*RECORDS FOR THIS TASK*:
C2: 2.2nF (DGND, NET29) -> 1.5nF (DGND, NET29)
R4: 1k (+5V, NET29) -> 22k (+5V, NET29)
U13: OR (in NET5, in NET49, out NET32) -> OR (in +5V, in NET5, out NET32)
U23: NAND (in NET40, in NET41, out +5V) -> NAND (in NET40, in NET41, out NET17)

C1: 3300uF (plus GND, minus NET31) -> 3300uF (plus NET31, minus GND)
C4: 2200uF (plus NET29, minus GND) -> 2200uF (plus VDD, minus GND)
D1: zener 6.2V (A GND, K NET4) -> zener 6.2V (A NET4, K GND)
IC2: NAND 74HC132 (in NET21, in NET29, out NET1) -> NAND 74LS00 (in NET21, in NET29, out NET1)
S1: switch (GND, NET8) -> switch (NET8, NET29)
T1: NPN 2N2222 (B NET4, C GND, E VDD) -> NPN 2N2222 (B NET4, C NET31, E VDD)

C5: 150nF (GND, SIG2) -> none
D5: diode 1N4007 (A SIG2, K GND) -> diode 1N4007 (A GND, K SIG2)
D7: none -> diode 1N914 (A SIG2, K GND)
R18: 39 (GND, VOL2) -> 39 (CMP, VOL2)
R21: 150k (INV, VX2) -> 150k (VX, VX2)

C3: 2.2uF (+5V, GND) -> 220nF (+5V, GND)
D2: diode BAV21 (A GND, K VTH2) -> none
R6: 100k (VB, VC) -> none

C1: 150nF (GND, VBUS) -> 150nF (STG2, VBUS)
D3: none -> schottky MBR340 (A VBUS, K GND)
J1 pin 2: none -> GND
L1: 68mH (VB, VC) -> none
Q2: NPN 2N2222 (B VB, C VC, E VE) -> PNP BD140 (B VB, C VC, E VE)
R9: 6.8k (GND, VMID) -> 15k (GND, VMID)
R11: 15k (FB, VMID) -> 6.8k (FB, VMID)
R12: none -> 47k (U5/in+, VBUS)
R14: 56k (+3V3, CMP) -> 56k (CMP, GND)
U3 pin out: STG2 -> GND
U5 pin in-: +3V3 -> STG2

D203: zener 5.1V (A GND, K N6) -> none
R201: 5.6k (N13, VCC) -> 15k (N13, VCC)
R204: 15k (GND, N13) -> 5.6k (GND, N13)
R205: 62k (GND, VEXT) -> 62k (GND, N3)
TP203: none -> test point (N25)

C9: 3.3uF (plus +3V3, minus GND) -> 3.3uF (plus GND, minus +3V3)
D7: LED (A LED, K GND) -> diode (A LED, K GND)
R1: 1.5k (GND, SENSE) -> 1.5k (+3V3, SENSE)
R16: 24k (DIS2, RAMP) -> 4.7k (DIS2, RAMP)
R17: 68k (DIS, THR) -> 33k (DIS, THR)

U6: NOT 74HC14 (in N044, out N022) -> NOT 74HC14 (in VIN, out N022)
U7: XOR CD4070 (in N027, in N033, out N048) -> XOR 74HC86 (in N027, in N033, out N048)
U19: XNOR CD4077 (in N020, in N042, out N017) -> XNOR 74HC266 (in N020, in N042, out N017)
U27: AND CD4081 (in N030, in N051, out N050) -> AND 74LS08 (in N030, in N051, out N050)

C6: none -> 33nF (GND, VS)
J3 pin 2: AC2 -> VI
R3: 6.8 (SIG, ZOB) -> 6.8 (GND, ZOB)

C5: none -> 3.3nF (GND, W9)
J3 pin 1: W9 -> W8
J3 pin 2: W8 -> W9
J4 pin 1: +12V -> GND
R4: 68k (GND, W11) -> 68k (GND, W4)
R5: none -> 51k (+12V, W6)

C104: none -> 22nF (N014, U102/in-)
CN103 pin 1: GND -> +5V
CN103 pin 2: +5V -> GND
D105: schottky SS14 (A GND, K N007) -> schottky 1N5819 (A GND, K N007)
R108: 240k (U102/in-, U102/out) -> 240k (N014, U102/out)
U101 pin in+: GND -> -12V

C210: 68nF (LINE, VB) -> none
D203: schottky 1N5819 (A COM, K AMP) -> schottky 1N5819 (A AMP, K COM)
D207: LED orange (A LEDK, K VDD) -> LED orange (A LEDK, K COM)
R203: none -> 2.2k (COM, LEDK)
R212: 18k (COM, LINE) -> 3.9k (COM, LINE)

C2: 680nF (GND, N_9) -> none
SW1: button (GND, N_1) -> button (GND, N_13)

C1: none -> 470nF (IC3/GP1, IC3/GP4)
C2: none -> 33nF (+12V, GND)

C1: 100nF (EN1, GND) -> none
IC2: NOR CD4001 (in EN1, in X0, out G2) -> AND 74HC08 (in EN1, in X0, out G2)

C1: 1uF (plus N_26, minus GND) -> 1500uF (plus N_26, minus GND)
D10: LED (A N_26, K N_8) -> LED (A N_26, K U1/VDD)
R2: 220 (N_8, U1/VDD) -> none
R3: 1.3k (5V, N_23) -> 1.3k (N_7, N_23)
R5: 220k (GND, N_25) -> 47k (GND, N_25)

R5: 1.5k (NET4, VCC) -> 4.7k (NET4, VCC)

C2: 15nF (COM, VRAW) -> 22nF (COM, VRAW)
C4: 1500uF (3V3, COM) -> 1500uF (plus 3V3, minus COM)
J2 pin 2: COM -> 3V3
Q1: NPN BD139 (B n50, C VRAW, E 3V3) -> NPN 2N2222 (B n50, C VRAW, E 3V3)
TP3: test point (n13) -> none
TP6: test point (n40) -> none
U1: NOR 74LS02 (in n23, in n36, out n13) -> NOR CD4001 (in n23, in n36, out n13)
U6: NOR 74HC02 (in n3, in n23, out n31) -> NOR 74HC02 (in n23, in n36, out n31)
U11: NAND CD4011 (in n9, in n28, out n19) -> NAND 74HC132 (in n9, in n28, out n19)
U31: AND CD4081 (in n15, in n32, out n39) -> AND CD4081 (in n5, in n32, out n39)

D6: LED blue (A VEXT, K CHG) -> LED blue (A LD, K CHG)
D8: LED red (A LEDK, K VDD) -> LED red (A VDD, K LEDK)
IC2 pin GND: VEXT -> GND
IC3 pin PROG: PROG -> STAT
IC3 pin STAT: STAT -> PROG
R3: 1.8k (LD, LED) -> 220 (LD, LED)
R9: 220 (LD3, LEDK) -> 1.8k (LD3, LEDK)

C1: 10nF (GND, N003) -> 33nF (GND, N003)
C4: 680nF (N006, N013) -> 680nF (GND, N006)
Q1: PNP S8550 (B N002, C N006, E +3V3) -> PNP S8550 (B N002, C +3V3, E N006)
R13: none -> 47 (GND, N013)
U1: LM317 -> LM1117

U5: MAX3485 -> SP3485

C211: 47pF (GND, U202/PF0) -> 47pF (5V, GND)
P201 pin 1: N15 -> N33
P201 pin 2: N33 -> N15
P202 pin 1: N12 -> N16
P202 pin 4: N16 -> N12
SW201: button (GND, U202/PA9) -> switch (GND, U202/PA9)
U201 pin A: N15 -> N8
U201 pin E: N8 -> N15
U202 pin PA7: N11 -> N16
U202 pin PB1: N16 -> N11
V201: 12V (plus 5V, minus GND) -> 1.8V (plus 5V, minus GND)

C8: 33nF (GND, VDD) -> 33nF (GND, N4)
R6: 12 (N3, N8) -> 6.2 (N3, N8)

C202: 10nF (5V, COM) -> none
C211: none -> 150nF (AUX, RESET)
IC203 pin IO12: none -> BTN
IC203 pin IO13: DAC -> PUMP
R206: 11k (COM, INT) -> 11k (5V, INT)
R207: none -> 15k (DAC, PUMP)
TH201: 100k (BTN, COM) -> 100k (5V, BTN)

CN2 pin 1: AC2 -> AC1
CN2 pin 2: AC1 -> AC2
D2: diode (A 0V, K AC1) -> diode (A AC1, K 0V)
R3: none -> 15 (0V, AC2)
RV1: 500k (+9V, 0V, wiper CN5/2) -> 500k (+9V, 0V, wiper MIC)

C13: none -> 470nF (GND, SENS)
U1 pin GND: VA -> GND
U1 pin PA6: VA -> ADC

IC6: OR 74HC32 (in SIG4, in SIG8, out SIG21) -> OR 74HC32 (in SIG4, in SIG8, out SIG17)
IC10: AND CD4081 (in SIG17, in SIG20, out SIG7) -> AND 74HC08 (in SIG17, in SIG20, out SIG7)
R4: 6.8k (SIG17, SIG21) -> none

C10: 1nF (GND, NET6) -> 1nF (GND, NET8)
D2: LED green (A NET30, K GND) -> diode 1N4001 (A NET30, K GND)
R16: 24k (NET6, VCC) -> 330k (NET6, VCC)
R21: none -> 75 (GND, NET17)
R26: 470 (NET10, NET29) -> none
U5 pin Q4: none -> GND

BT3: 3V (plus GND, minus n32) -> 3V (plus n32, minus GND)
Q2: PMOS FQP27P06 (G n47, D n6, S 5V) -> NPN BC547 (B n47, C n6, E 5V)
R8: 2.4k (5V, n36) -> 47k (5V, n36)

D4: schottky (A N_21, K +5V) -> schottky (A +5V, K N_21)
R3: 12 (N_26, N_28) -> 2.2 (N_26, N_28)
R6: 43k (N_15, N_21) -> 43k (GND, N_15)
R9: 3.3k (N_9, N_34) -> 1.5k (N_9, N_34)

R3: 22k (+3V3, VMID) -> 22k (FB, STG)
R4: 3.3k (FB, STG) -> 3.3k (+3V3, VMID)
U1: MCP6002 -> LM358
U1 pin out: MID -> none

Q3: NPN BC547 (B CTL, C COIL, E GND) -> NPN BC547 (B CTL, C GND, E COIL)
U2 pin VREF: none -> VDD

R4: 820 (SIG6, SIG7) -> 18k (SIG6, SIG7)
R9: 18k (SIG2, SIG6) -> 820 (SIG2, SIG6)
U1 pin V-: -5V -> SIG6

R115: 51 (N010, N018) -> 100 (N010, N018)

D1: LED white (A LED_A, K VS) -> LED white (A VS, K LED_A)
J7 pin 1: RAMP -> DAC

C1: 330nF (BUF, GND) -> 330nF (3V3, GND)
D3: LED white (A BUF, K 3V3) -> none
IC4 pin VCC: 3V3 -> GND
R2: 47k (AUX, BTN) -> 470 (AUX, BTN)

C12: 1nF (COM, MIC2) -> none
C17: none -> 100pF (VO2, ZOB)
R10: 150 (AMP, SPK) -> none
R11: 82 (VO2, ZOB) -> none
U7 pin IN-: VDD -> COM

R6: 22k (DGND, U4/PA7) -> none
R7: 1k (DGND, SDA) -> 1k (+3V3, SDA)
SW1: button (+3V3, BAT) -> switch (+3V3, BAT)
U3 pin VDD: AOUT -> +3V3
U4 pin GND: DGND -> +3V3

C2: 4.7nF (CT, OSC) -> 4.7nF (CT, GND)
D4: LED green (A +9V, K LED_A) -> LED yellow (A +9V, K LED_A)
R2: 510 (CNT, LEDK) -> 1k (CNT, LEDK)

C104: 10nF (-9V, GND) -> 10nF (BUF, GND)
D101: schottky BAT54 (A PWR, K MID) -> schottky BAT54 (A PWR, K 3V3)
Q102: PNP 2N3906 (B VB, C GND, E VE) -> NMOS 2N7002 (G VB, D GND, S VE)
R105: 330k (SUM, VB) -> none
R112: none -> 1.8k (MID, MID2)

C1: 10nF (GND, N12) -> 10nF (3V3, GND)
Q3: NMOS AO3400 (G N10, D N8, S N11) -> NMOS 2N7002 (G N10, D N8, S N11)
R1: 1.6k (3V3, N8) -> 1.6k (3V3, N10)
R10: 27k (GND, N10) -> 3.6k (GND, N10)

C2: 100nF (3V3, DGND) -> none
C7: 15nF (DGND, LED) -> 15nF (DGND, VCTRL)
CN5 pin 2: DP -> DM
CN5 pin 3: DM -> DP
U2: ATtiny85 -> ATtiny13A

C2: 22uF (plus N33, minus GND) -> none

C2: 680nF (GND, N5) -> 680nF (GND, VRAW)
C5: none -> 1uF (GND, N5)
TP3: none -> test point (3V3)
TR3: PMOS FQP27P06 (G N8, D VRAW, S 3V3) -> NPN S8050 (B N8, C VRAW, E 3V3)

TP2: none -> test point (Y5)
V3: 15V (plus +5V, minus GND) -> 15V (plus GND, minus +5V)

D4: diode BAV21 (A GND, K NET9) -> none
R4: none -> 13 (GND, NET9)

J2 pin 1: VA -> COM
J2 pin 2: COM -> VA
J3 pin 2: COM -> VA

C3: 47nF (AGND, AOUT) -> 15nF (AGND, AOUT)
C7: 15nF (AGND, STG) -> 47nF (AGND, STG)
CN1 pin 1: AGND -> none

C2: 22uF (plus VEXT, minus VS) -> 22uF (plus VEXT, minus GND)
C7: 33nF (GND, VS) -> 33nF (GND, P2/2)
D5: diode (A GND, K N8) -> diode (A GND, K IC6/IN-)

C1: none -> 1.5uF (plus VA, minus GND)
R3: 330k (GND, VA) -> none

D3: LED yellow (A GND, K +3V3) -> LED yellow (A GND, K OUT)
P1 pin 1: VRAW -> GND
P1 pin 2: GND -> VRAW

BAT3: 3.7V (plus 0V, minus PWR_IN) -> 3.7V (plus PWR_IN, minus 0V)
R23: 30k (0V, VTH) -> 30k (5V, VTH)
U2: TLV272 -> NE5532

*ASSIGNED TASK*:
Using the entries above, return exactly the lines from the line with "J3 pin 1: W9 -> W8" to the line with "IC2: NOR CD4001", counting both of those lines.

*TASK RESPONSE*:
J3 pin 1: W9 -> W8
J3 pin 2: W8 -> W9
J4 pin 1: +12V -> GND
R4: 68k (GND, W11) -> 68k (GND, W4)
R5: none -> 51k (+12V, W6)

C104: none -> 22nF (N014, U102/in-)
CN103 pin 1: GND -> +5V
CN103 pin 2: +5V -> GND
D105: schottky SS14 (A GND, K N007) -> schottky 1N5819 (A GND, K N007)
R108: 240k (U102/in-, U102/out) -> 240k (N014, U102/out)
U101 pin in+: GND -> -12V

C210: 68nF (LINE, VB) -> none
D203: schottky 1N5819 (A COM, K AMP) -> schottky 1N5819 (A AMP, K COM)
D207: LED orange (A LEDK, K VDD) -> LED orange (A LEDK, K COM)
R203: none -> 2.2k (COM, LEDK)
R212: 18k (COM, LINE) -> 3.9k (COM, LINE)

C2: 680nF (GND, N_9) -> none
SW1: button (GND, N_1) -> button (GND, N_13)

C1: none -> 470nF (IC3/GP1, IC3/GP4)
C2: none -> 33nF (+12V, GND)

C1: 100nF (EN1, GND) -> none
IC2: NOR CD4001 (in EN1, in X0, out G2) -> AND 74HC08 (in EN1, in X0, out G2)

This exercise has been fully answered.